Exercise brief: Nothing but the lines from the one containing "red square: (134, 218) -> (49, 99), moved" through the end of the entries should be set down, each exactly as written.

[Stored records]
= Beginning of Section =

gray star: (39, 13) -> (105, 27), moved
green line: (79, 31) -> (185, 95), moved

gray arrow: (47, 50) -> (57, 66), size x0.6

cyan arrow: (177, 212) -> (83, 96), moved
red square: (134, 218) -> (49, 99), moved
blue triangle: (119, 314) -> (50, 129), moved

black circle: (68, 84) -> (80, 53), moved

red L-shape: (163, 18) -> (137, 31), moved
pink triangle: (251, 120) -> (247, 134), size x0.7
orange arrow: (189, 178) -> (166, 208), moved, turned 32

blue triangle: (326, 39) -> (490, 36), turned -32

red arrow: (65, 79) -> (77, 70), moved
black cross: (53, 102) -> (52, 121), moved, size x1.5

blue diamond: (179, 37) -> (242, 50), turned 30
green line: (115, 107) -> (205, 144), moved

= End of Section =

Exercise solution:
red square: (134, 218) -> (49, 99), moved
blue triangle: (119, 314) -> (50, 129), moved

black circle: (68, 84) -> (80, 53), moved

red L-shape: (163, 18) -> (137, 31), moved
pink triangle: (251, 120) -> (247, 134), size x0.7
orange arrow: (189, 178) -> (166, 208), moved, turned 32

blue triangle: (326, 39) -> (490, 36), turned -32

red arrow: (65, 79) -> (77, 70), moved
black cross: (53, 102) -> (52, 121), moved, size x1.5

blue diamond: (179, 37) -> (242, 50), turned 30
green line: (115, 107) -> (205, 144), moved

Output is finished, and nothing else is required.